• [Task item]
Below are several records. Retype exactly those lines running from the one with "RGB pin G: GP3 -> GP21" through the one with "SERVO pin VCC: 5V -> VIN", end lines included, and no others.

• [Content revision data]

+++++

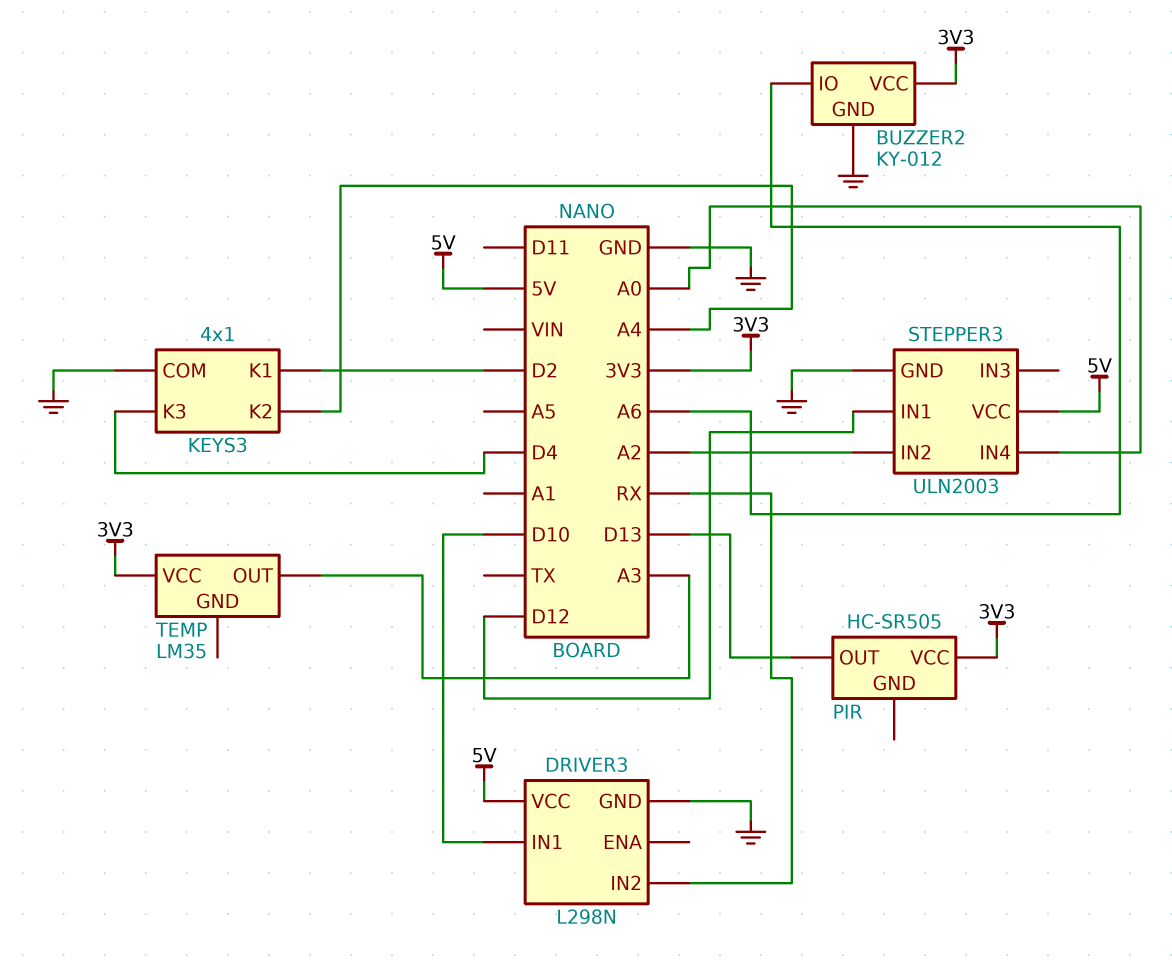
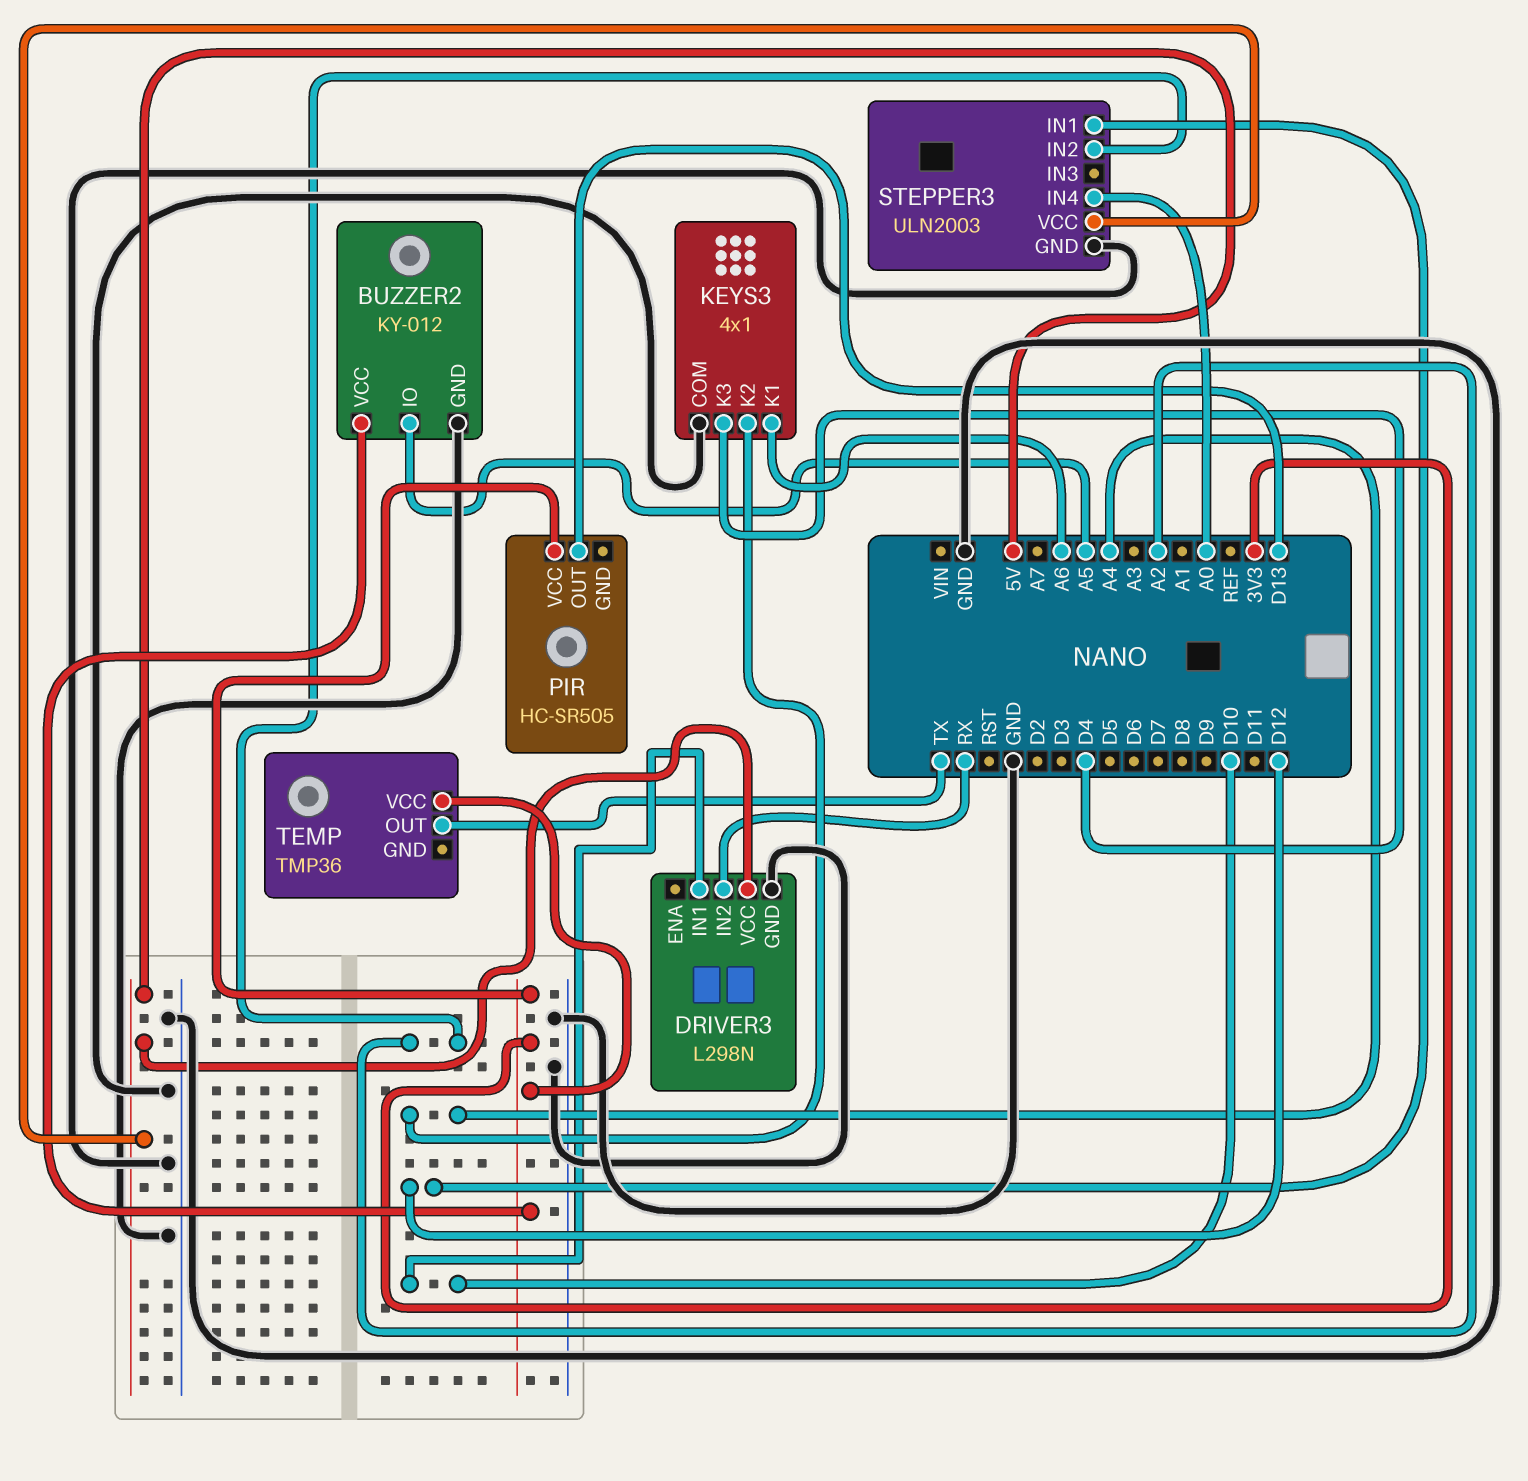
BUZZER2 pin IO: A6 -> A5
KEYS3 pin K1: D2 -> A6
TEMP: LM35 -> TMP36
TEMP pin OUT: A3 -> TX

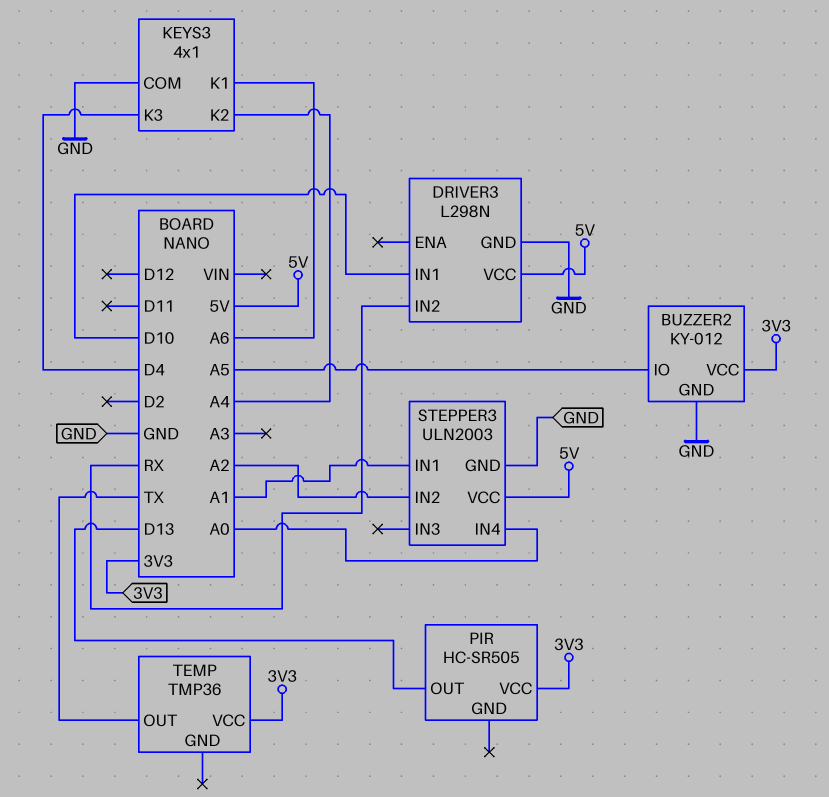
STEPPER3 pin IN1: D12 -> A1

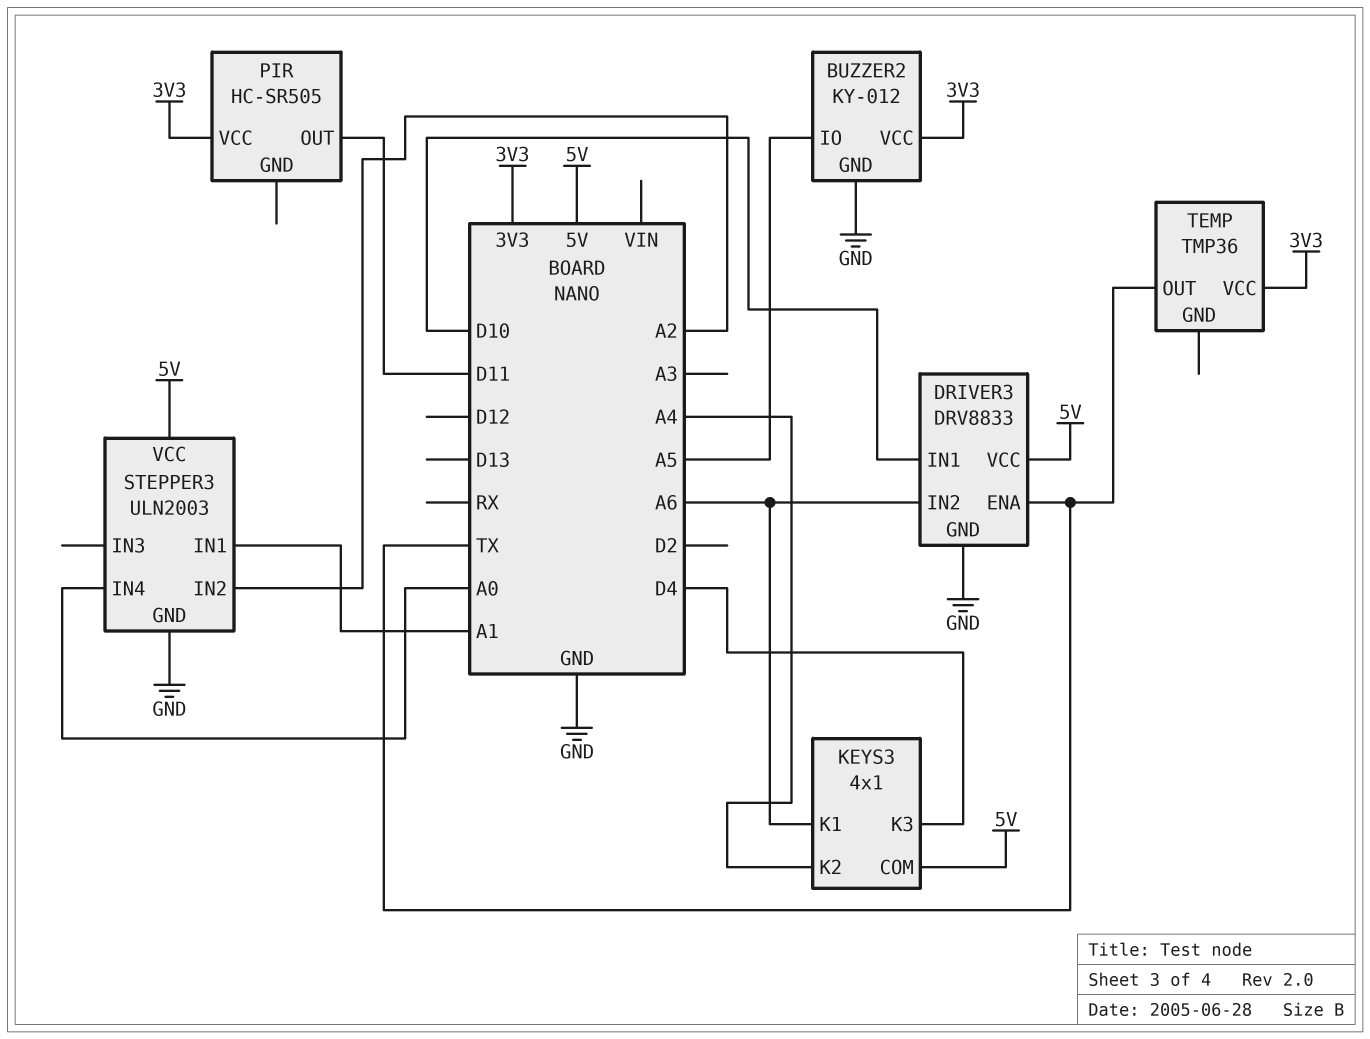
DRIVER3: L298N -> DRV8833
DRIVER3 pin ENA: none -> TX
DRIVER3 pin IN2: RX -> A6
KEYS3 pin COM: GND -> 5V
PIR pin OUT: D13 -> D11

+++++

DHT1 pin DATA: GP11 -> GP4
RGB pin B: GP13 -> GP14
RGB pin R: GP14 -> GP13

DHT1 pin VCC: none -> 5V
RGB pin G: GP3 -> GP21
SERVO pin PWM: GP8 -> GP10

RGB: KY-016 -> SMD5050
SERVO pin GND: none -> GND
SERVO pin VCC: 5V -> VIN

+++++

• [Solved problem]
RGB pin G: GP3 -> GP21
SERVO pin PWM: GP8 -> GP10

RGB: KY-016 -> SMD5050
SERVO pin GND: none -> GND
SERVO pin VCC: 5V -> VIN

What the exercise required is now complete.